▶ **Task objective**: Pictures aside, each entry has to be returned exactly as it stands.

▶ **The data**:
******

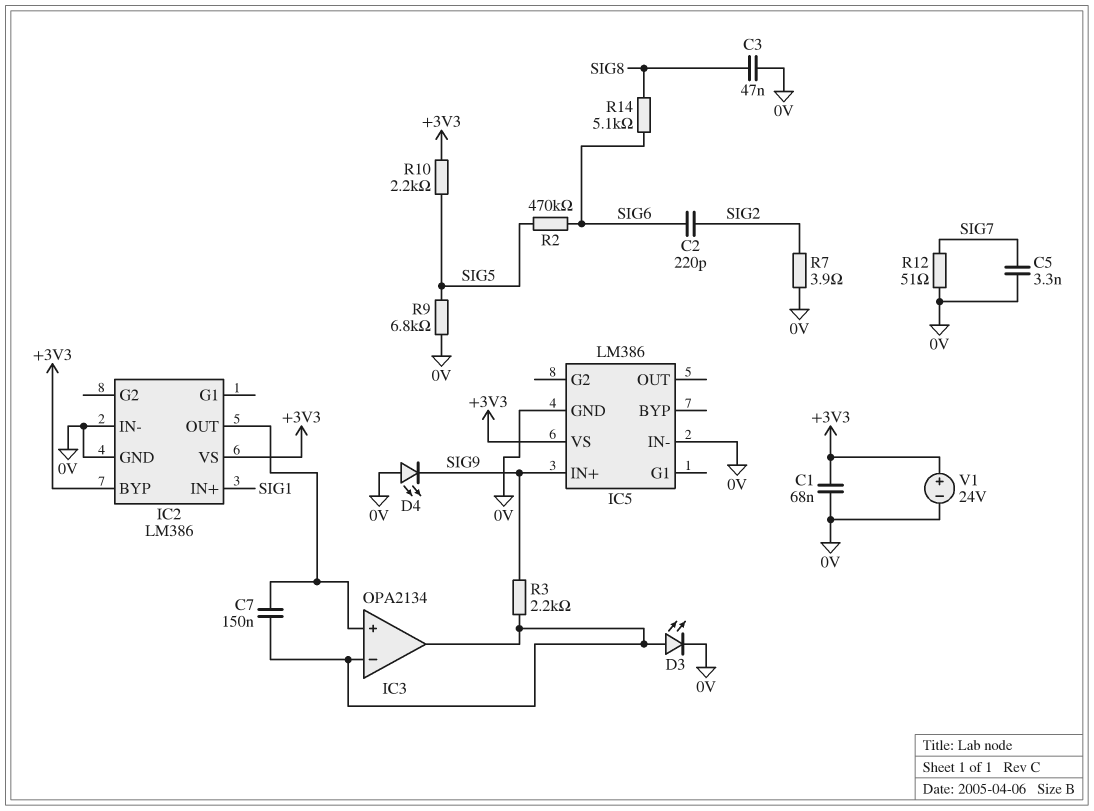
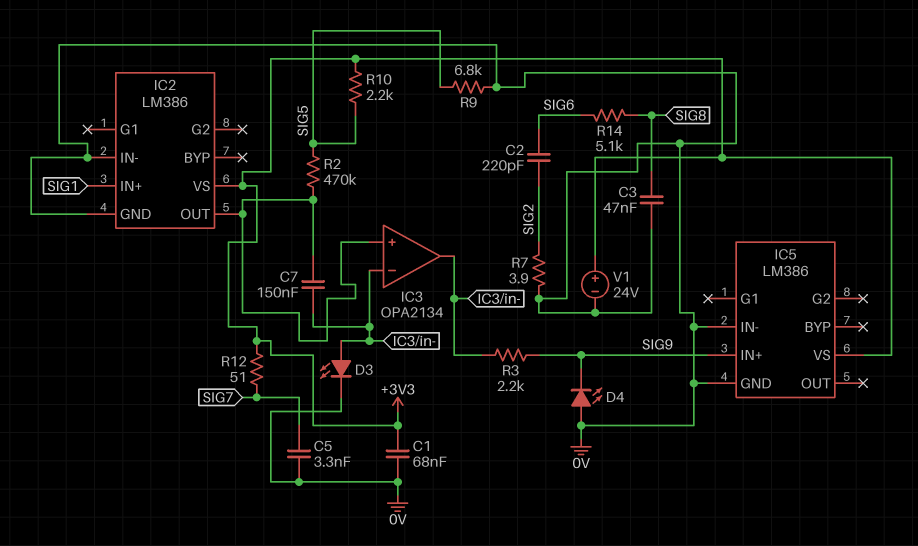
IC2 pin BYP: +3V3 -> none
R2: 470k (SIG5, SIG6) -> 470k (IC2/OUT, SIG5)
R12: 51 (0V, SIG7) -> 51 (+3V3, SIG7)

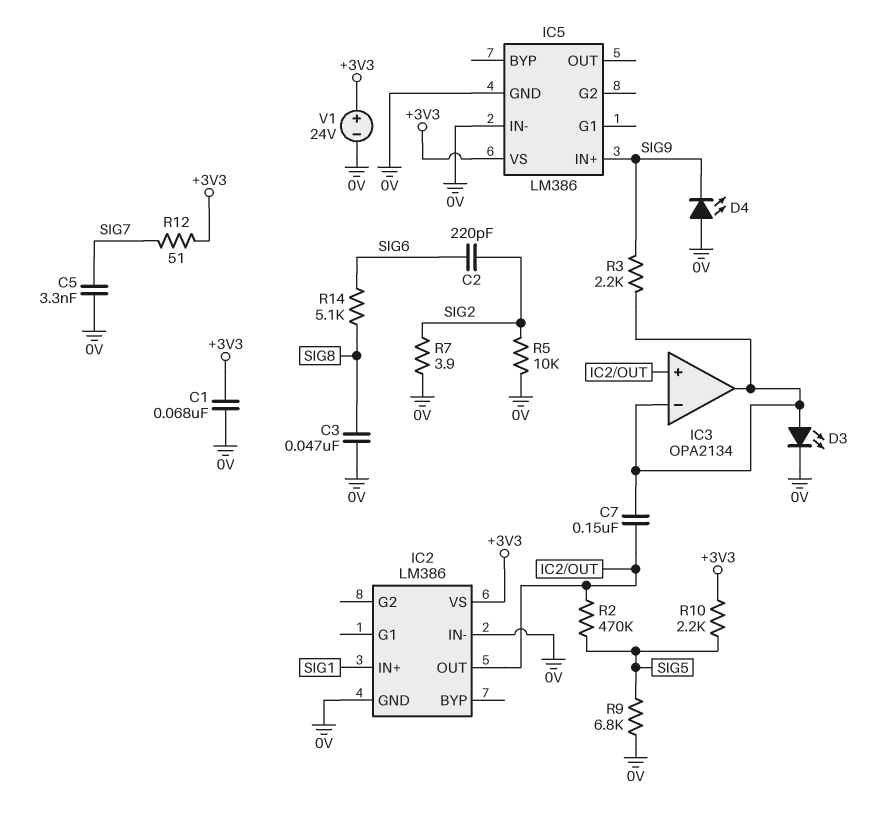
R5: none -> 10k (0V, SIG2)

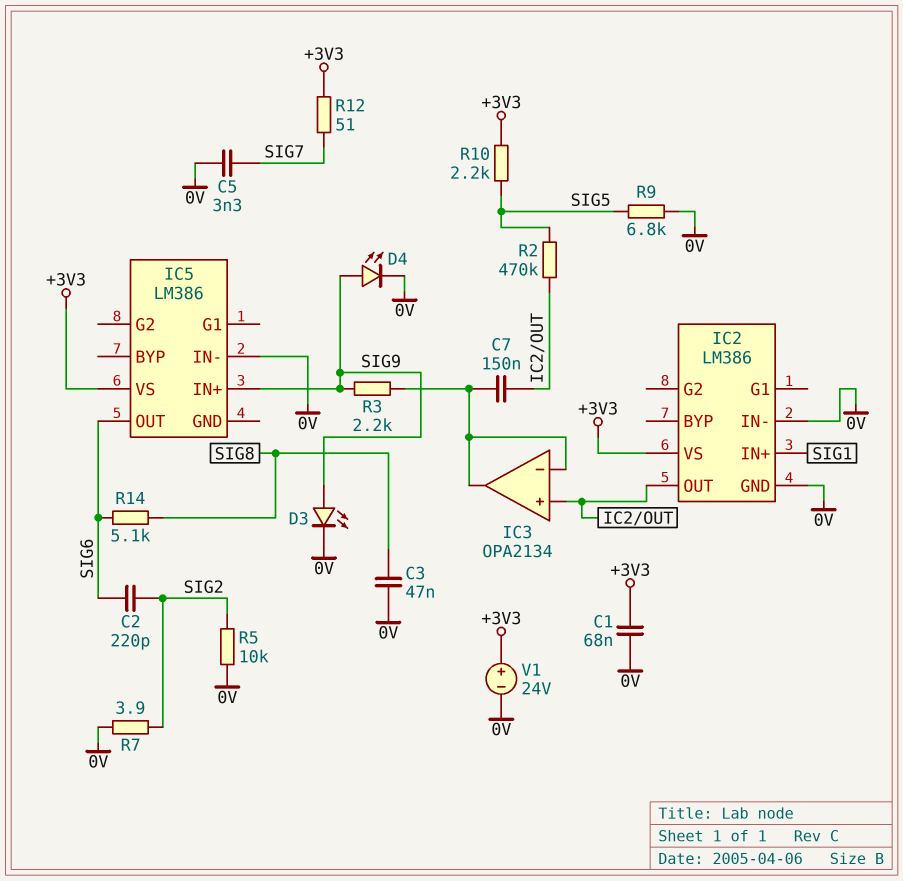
D3: LED (A IC3/in-, K 0V) -> LED (A SIG9, K 0V)
D4: LED (A 0V, K SIG9) -> LED (A SIG9, K 0V)
IC5 pin GND: 0V -> none
IC5 pin OUT: none -> SIG6

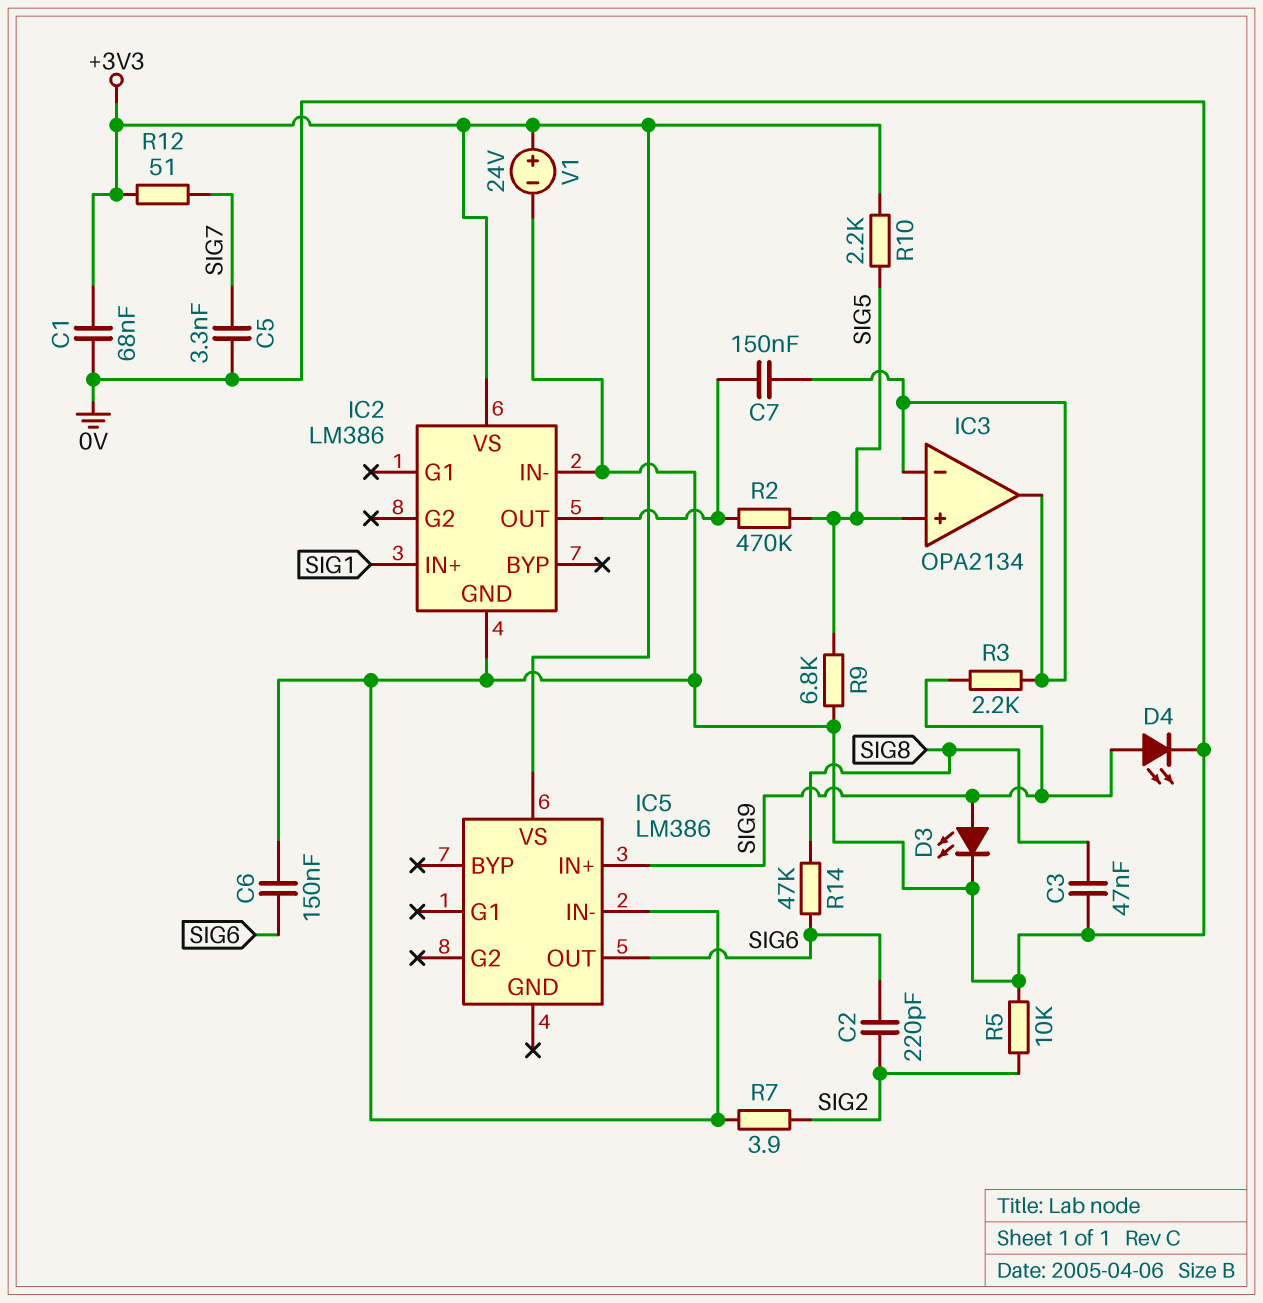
C6: none -> 150nF (0V, SIG6)
IC3 pin in+: IC2/OUT -> SIG5
R14: 5.1k (SIG6, SIG8) -> 47k (SIG6, SIG8)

******

▶ **Exercise output**:
IC2 pin BYP: +3V3 -> none
R2: 470k (SIG5, SIG6) -> 470k (IC2/OUT, SIG5)
R12: 51 (0V, SIG7) -> 51 (+3V3, SIG7)

R5: none -> 10k (0V, SIG2)

D3: LED (A IC3/in-, K 0V) -> LED (A SIG9, K 0V)
D4: LED (A 0V, K SIG9) -> LED (A SIG9, K 0V)
IC5 pin GND: 0V -> none
IC5 pin OUT: none -> SIG6

C6: none -> 150nF (0V, SIG6)
IC3 pin in+: IC2/OUT -> SIG5
R14: 5.1k (SIG6, SIG8) -> 47k (SIG6, SIG8)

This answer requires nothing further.